THE PROBLEM:
What lines of the data hold the string "turned"? Pull each one out.

++++++

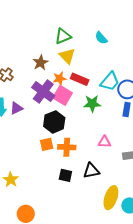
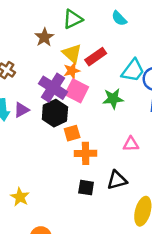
yellow triangle: (67, 56) -> (72, 53), moved
brown star: (41, 63) -> (44, 37), moved
red rectangle: (80, 79) -> (96, 57), moved, turned -54
black hexagon: (54, 122) -> (55, 113), moved
orange square: (47, 144) -> (72, 133), moved

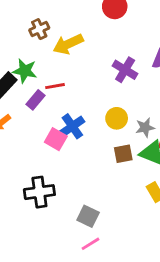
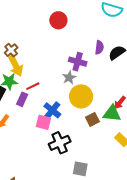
yellow arrow: (68, 44) -> (16, 66), moved, turned -75
yellow circle: (117, 118) -> (81, 96), size x1.5
gray star: (145, 128) -> (69, 78), moved
black cross: (39, 192) -> (60, 143), moved

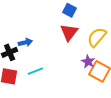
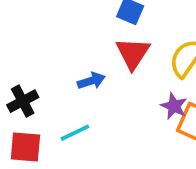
blue arrow: (25, 42) -> (91, 81), moved

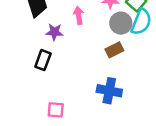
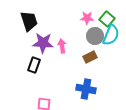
pink arrow: (79, 15) -> (62, 46), moved
purple star: (54, 32) -> (43, 43), size x1.5

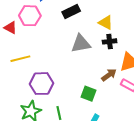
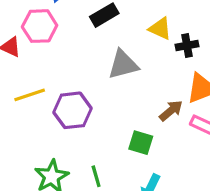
black cross: (110, 41) -> (187, 46), moved
purple hexagon: (42, 84) -> (72, 110), moved

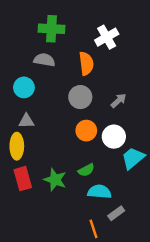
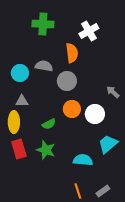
gray semicircle: (44, 60) -> (44, 66), moved
gray arrow: (119, 101) -> (113, 92), moved, turned -96
cyan trapezoid: (133, 158) -> (108, 144), moved
green semicircle: (86, 170) -> (49, 124), moved
gray rectangle: (116, 213) -> (103, 191), moved

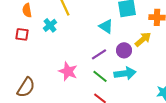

++++++

SOLUTION FOR THIS EXERCISE:
red rectangle: (80, 79) -> (96, 57), moved, turned -54
yellow arrow: (68, 44) -> (16, 66), moved, turned -75
gray arrow: (119, 101) -> (113, 92), moved, turned -96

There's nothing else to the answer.